* **Exercise data**

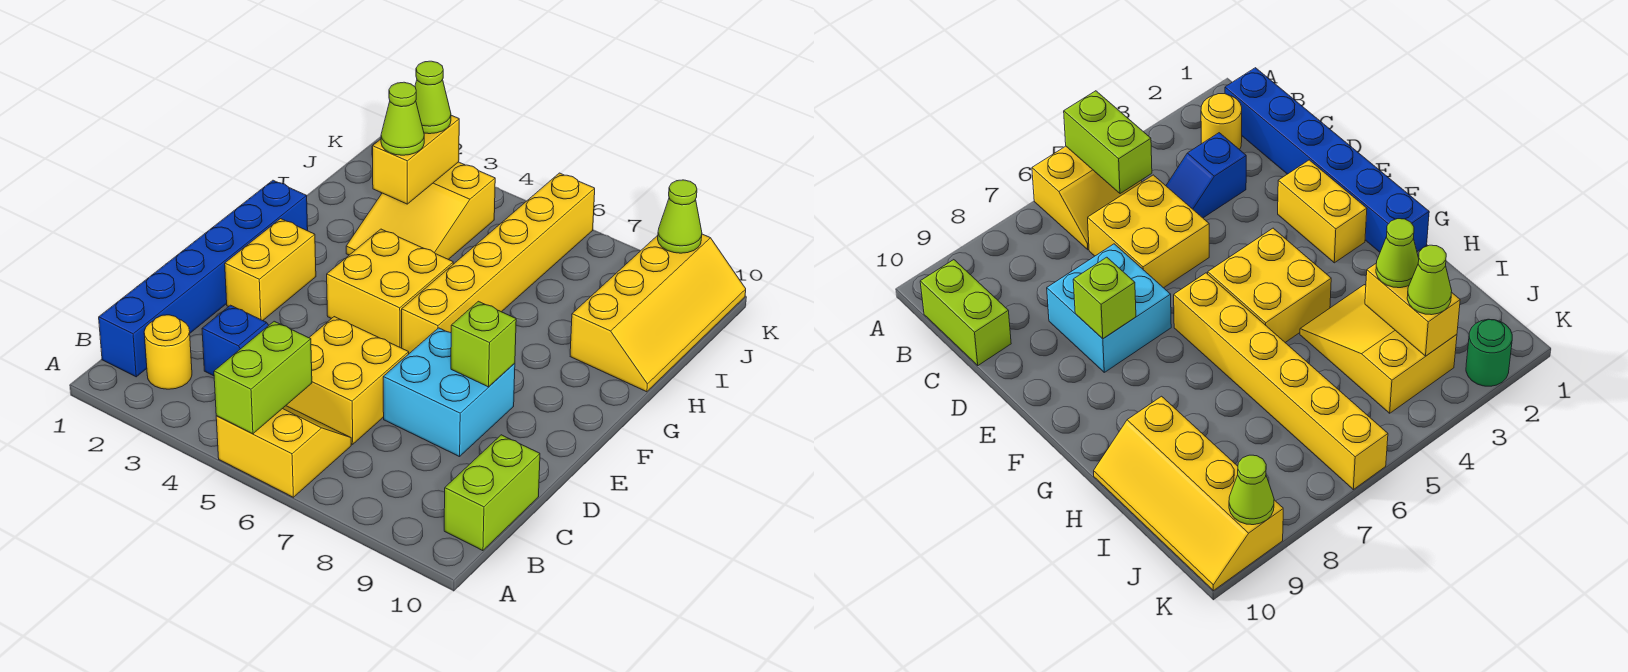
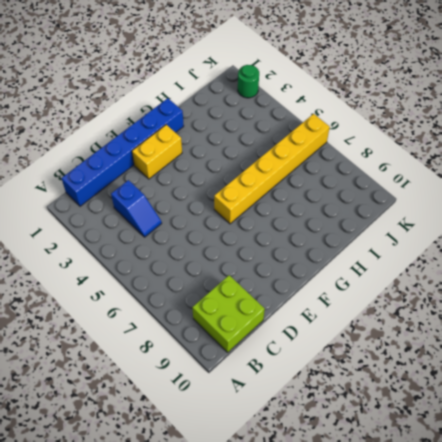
lime brick B9:C10 level 1 -> lime brick B10:C10 level 1
none -> yellow slope A5:B6 level 1 top A
none -> yellow round brick B2 level 1
none -> yellow brick C5:D6 level 1

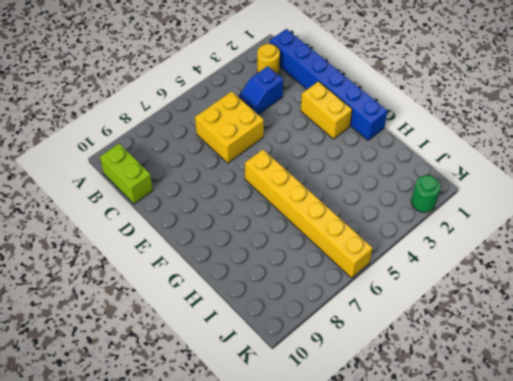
none -> yellow slope A5:B6 level 1 top A
none -> cyan brick D7:E8 level 1
none -> yellow brick F4:G5 level 1

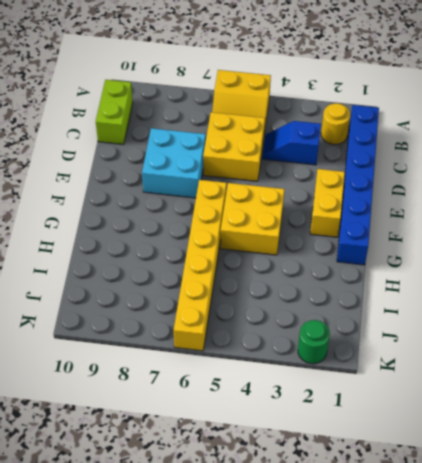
none -> yellow slope H3:J4 level 1 top J
none -> yellow slope H9:K10 level 1 top 9
none -> lime brick A5:B5 level 2

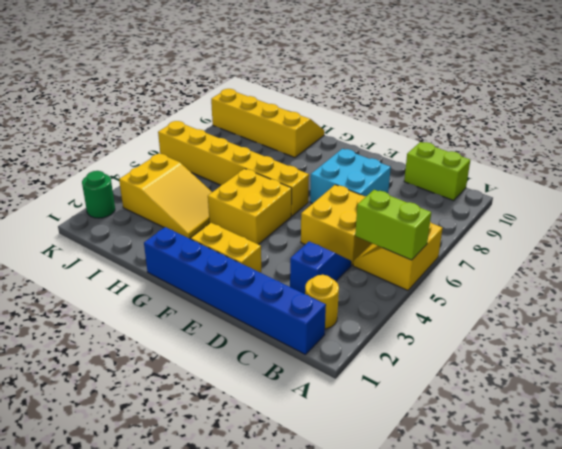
none -> lime brick E8 level 2
none -> yellow brick I3:J3 level 2
none -> lime cone K9 level 2

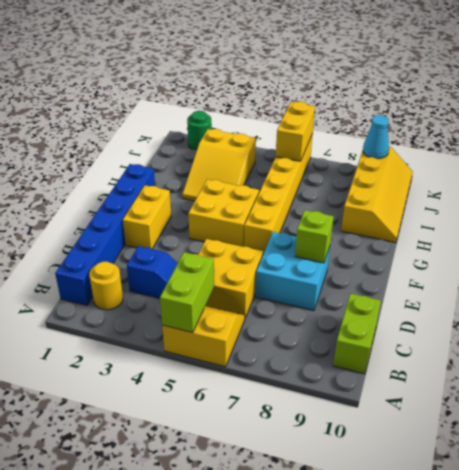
yellow brick J6:K6 level 2 -> yellow brick I3:J3 level 2
cyan cone K9 level 2 -> lime cone K9 level 2
none -> lime cone I3 level 3
none -> lime cone J3 level 3

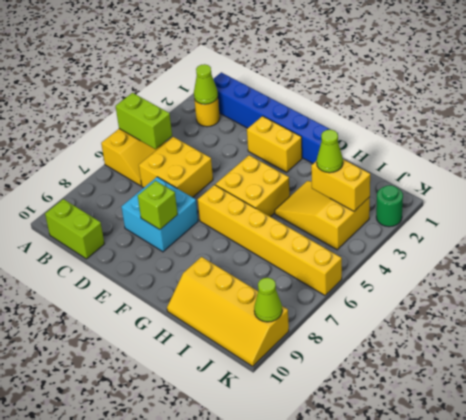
lime cone B2 level 2 -> lime cone J3 level 3
none -> blue slope C3:C4 level 1 top 3

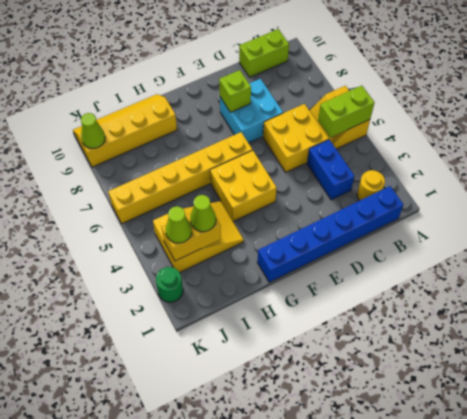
blue brick C3:C4 level 1 -> blue slope C3:C4 level 1 top 3
none -> yellow brick E2:F2 level 1

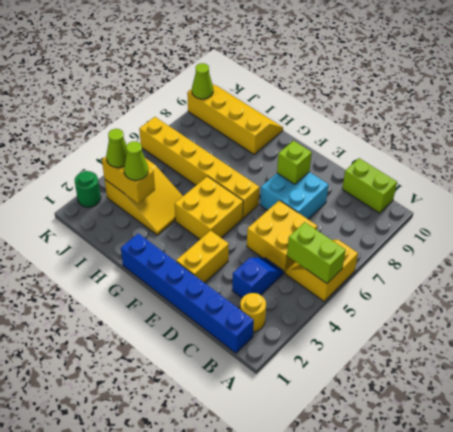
yellow brick E2:E3 level 1 -> yellow brick E2:F2 level 1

* **Exercise brief**
Which part of the entries opens with the line containing "yellow brick J6:K6" and closes with the line containing "none -> yellow brick E2:F2 level 1"? Output that part exactly, ends included, pictures excluded.

* **Output below**
yellow brick J6:K6 level 2 -> yellow brick I3:J3 level 2
cyan cone K9 level 2 -> lime cone K9 level 2
none -> lime cone I3 level 3
none -> lime cone J3 level 3

lime cone B2 level 2 -> lime cone J3 level 3
none -> blue slope C3:C4 level 1 top 3

blue brick C3:C4 level 1 -> blue slope C3:C4 level 1 top 3
none -> yellow brick E2:F2 level 1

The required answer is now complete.